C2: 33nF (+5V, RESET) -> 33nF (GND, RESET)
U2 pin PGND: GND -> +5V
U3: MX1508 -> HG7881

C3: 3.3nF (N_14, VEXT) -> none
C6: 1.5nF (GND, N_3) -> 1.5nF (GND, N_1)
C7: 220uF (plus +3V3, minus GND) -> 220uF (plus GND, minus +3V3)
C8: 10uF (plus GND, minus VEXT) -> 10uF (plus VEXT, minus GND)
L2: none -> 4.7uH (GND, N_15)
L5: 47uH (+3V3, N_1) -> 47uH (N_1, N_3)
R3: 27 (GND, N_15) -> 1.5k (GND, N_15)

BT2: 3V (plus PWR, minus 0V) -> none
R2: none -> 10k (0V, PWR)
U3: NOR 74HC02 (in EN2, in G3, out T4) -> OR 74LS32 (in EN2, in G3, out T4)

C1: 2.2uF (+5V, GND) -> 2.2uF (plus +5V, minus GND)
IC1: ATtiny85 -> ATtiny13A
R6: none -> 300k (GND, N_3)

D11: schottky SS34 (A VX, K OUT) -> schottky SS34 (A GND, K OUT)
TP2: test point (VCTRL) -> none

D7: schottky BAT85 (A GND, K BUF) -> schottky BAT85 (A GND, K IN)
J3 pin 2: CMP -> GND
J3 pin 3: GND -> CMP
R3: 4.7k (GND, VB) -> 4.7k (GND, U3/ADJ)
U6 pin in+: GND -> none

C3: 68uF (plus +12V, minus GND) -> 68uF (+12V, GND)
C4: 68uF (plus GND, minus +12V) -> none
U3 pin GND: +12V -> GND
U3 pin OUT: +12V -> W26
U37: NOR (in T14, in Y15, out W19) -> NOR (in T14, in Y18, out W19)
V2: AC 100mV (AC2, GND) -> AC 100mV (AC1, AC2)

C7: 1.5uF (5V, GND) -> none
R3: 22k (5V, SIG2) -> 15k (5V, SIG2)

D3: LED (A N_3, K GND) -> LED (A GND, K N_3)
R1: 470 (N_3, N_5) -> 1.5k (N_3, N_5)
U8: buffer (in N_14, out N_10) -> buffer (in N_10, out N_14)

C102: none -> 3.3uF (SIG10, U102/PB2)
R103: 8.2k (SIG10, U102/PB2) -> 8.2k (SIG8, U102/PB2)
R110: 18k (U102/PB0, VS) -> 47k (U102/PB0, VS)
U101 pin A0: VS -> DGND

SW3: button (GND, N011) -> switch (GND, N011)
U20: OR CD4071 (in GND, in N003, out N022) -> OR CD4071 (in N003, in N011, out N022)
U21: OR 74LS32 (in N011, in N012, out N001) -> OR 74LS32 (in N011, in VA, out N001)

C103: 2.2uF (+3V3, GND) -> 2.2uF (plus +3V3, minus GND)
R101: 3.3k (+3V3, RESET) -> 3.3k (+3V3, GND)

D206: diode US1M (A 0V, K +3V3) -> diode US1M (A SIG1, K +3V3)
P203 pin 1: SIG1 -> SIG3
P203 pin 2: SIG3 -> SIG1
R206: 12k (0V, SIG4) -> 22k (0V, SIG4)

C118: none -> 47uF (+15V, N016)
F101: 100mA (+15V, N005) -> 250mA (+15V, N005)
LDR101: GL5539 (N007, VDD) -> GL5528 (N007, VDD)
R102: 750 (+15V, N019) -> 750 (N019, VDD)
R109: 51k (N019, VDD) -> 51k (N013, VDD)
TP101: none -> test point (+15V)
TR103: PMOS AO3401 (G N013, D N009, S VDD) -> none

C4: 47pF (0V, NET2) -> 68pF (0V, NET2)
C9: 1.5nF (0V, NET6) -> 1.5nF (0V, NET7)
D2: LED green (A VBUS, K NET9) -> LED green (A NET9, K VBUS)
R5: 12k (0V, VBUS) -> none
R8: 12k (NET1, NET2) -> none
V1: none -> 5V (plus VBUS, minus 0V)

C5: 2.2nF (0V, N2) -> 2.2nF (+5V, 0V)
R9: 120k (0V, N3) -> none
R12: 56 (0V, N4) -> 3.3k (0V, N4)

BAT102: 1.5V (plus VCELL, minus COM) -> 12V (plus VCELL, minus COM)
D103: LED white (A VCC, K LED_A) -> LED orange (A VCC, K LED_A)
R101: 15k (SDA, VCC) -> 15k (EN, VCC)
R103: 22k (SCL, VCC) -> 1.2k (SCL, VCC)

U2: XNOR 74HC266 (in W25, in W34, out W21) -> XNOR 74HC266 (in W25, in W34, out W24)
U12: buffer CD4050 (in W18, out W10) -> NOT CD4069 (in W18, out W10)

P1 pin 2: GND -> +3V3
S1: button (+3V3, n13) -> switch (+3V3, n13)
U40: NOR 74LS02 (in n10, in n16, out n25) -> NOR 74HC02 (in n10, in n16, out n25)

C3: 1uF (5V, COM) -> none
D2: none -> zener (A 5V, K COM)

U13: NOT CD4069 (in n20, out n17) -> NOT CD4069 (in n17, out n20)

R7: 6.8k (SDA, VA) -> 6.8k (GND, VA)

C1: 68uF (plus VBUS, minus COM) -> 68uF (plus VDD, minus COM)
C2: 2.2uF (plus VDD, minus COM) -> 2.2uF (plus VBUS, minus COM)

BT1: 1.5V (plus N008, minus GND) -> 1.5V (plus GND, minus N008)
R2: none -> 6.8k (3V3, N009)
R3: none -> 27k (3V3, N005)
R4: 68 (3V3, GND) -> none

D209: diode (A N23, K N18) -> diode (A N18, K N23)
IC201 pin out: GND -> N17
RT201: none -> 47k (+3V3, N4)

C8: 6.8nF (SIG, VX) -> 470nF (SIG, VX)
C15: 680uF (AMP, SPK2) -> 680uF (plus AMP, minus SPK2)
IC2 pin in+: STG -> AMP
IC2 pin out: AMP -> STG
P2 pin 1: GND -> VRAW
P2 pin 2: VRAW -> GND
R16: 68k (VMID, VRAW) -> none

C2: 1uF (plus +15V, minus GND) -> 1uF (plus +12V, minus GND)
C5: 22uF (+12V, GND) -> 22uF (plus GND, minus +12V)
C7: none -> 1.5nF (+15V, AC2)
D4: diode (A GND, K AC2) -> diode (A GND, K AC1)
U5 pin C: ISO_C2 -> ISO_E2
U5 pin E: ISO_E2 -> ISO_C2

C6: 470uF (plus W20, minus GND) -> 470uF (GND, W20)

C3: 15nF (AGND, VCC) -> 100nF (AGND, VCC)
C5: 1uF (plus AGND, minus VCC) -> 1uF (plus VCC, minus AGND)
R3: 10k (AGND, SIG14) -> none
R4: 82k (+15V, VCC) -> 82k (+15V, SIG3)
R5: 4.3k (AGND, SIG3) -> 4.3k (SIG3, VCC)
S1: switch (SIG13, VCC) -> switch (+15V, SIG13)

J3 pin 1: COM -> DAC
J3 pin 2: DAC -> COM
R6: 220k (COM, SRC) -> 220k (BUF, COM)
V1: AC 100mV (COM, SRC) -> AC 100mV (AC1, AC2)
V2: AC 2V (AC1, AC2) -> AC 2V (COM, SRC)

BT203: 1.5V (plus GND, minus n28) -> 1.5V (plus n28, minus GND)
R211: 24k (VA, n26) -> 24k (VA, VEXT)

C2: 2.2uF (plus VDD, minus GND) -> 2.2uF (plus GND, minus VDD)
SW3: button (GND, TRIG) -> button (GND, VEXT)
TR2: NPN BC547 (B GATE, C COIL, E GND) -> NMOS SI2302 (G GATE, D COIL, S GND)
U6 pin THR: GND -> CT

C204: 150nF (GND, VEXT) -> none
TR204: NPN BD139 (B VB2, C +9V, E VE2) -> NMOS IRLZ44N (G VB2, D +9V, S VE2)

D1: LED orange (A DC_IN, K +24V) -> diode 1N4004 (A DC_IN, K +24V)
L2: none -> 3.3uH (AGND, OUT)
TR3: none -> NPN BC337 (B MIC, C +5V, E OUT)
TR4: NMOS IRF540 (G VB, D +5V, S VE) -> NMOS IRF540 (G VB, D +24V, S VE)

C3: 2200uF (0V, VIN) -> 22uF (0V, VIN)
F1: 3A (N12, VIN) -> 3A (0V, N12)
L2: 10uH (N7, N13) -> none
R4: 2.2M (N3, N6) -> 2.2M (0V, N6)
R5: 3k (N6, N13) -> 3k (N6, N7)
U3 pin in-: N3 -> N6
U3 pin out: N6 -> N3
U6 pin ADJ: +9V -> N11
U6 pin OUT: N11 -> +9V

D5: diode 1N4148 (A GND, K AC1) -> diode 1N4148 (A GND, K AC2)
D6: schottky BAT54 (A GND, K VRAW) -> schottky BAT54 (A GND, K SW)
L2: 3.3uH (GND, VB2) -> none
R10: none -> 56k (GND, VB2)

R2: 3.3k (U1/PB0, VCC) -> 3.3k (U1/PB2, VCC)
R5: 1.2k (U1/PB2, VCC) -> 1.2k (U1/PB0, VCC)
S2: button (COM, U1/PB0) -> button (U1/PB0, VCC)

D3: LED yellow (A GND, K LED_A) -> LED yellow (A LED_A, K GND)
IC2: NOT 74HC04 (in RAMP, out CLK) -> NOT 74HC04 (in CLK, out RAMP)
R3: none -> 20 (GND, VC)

= = = = =

## TASK BRIEF
From the records above, tally every line that contains the string "RESET"; the reply consists of that number alone.

## RESPONSE TO THIS TASK
2